PROVIDED MATERIAL:
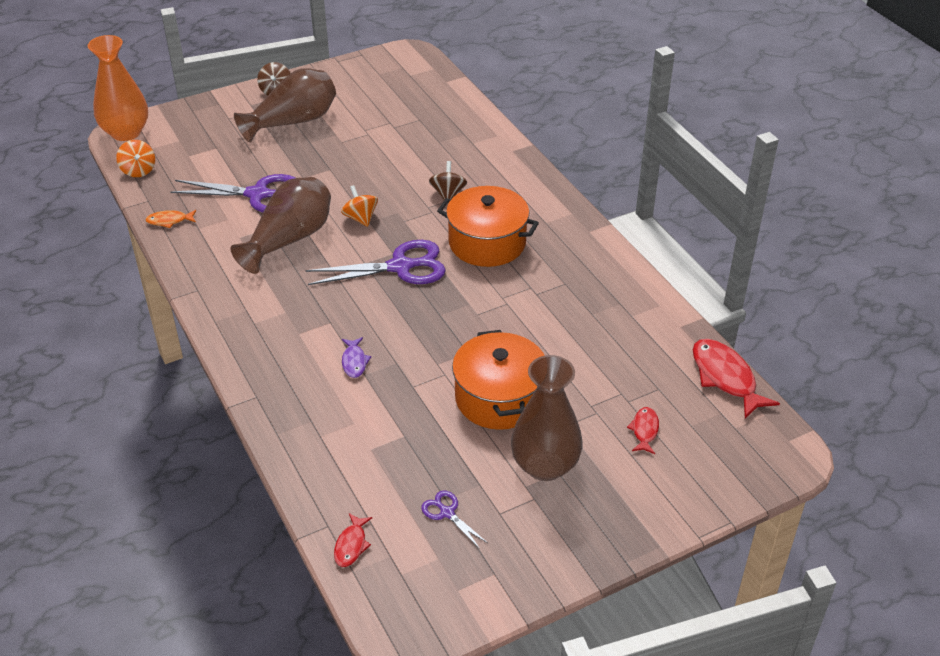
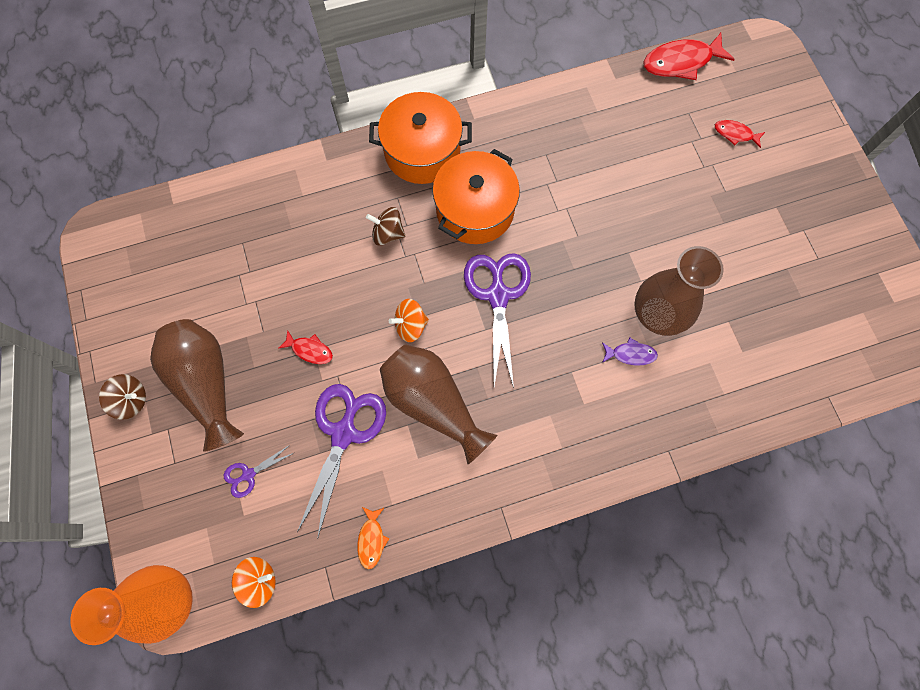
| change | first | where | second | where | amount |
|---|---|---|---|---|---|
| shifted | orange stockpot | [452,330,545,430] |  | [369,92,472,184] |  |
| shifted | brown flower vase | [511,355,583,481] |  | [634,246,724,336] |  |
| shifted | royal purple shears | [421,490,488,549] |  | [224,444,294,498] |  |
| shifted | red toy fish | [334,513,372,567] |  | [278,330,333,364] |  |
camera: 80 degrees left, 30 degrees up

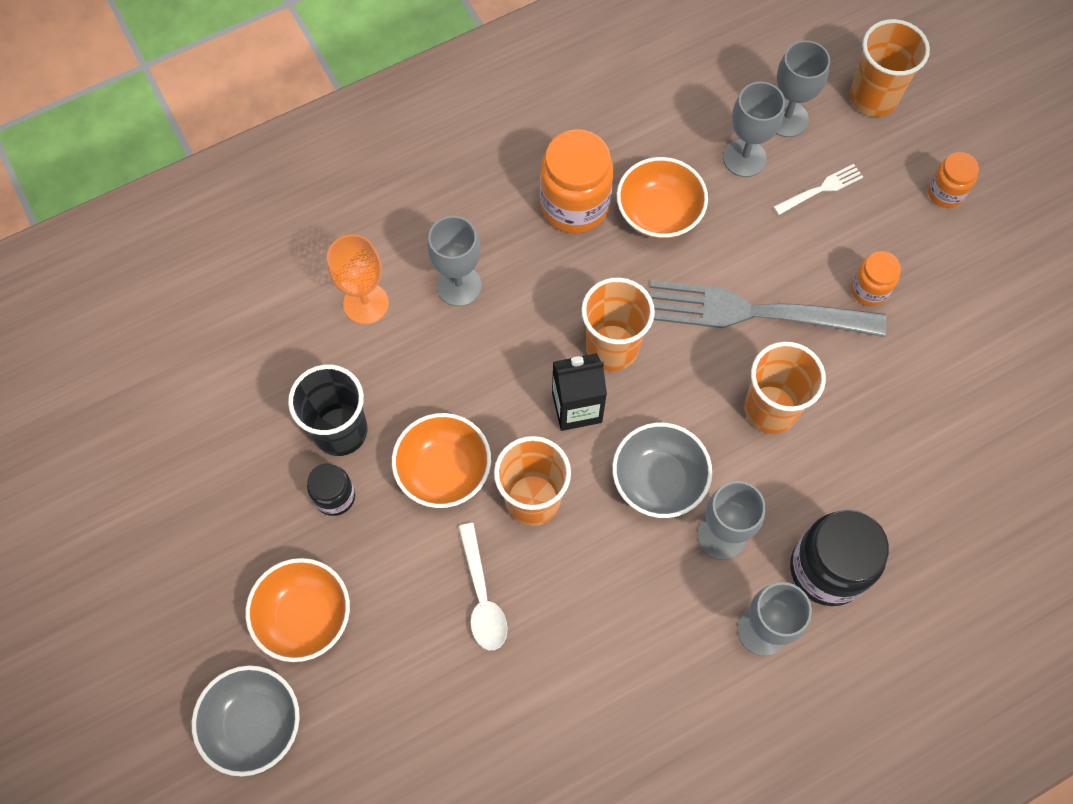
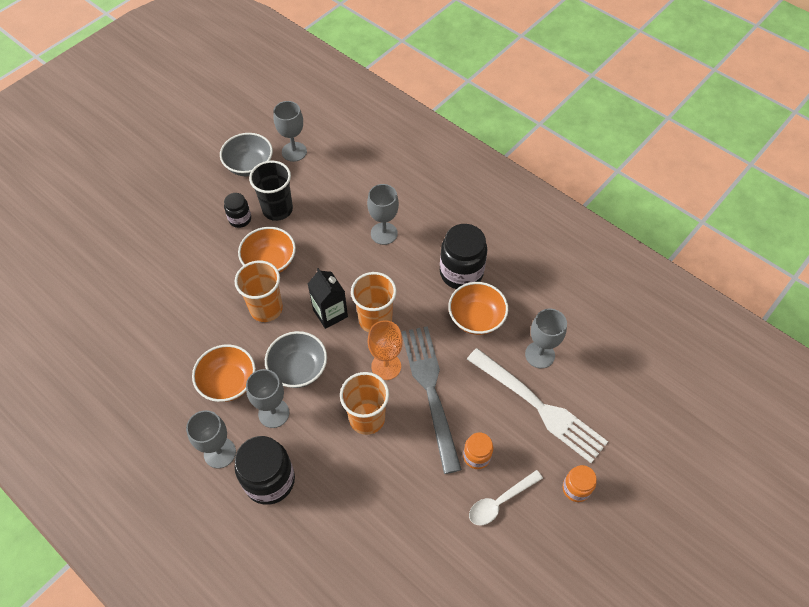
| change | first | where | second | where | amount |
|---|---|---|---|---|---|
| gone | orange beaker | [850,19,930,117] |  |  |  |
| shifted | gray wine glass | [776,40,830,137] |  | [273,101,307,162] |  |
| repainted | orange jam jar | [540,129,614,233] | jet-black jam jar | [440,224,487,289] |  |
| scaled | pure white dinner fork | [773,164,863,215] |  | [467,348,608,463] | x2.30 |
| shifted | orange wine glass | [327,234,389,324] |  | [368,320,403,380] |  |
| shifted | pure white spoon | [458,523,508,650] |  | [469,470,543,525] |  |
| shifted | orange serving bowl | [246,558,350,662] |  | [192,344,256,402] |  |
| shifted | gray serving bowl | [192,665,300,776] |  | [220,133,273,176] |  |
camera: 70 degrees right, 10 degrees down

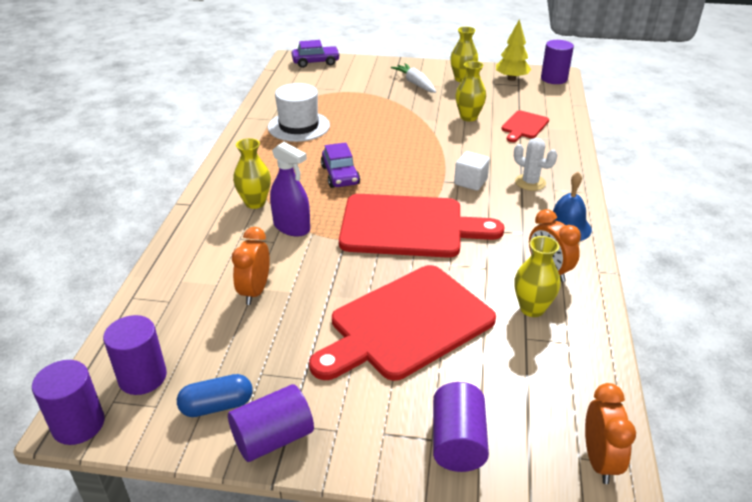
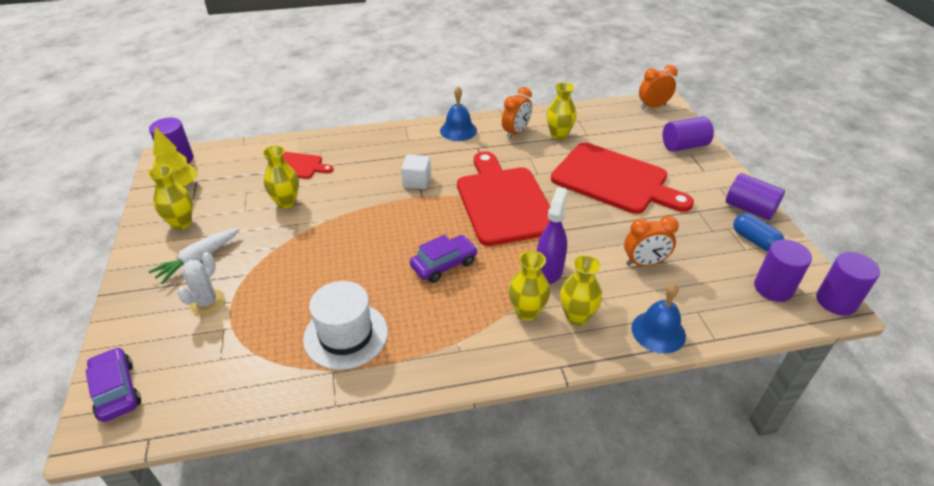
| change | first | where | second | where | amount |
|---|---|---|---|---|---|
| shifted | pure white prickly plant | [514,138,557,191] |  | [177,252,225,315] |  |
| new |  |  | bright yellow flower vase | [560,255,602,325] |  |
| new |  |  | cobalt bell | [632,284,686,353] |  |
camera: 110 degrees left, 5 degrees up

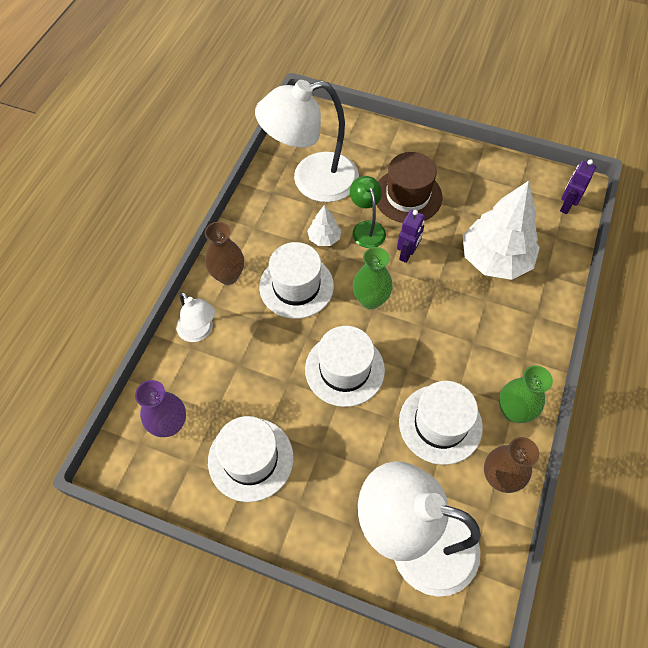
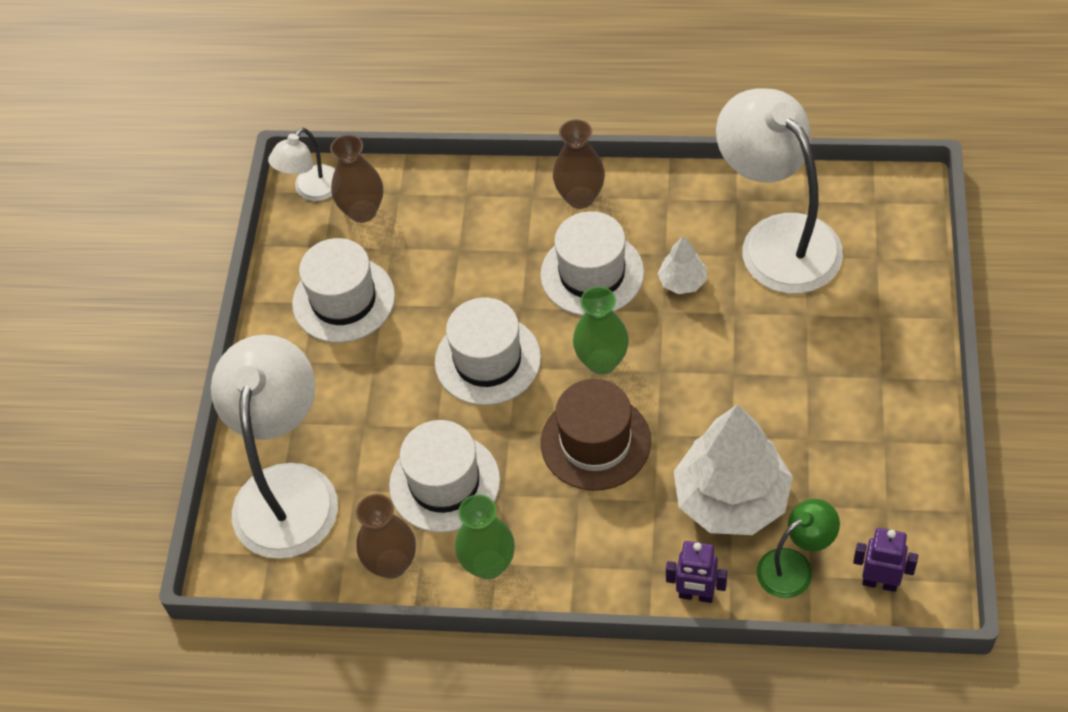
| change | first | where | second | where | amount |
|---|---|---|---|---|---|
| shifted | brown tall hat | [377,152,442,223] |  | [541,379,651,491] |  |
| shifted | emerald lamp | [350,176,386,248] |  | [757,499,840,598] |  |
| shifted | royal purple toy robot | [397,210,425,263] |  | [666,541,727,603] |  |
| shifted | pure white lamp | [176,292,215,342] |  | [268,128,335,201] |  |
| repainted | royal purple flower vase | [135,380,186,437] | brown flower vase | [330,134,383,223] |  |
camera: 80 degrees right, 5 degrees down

HOW TO COMPLETE THIS TASK:
Using only the entries above, output the line with "vase | [511,355,583,481]", the line with "shifted | red", and all lines between them, exactly as they stand.

WRITTEN ANSWER:
| shifted | brown flower vase | [511,355,583,481] |  | [634,246,724,336] |  |
| shifted | royal purple shears | [421,490,488,549] |  | [224,444,294,498] |  |
| shifted | red toy fish | [334,513,372,567] |  | [278,330,333,364] |  |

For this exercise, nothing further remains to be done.